= Material provided =
··········
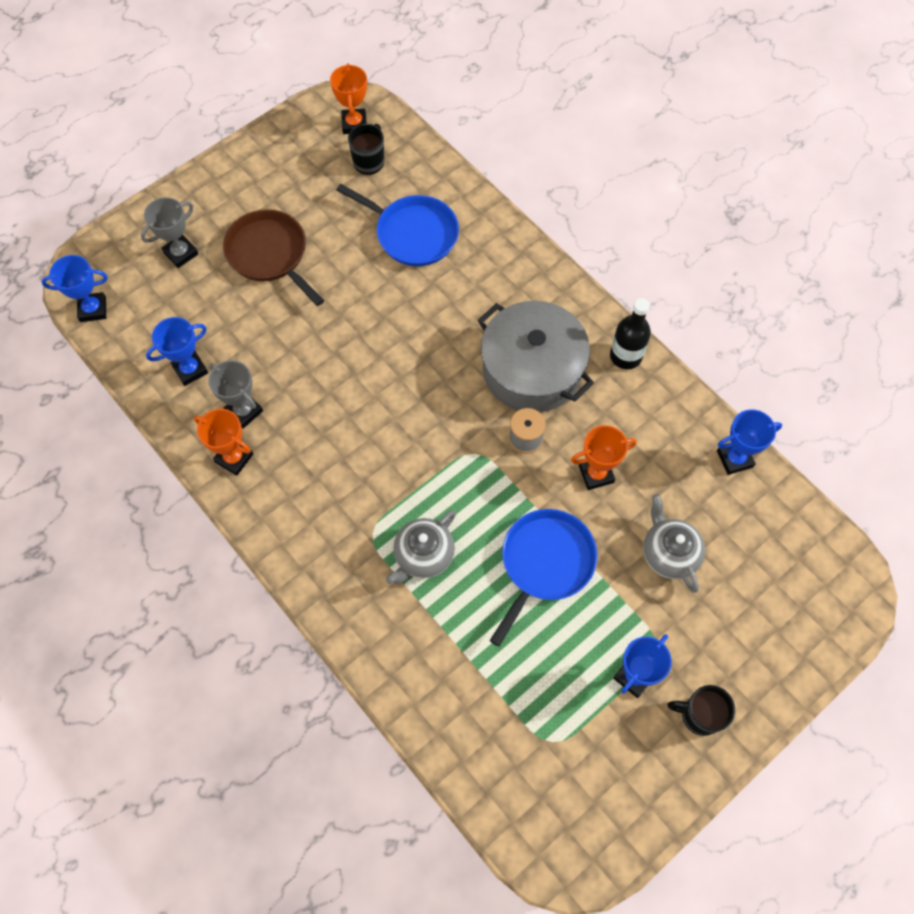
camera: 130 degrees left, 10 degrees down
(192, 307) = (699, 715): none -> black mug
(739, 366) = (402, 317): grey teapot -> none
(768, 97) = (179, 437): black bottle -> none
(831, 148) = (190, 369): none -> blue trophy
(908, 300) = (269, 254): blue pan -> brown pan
··········
= Try it =
Find every line above where the word "blue" occurs, and copy that line.

= Task result =
(831, 148) = (190, 369): none -> blue trophy
(908, 300) = (269, 254): blue pan -> brown pan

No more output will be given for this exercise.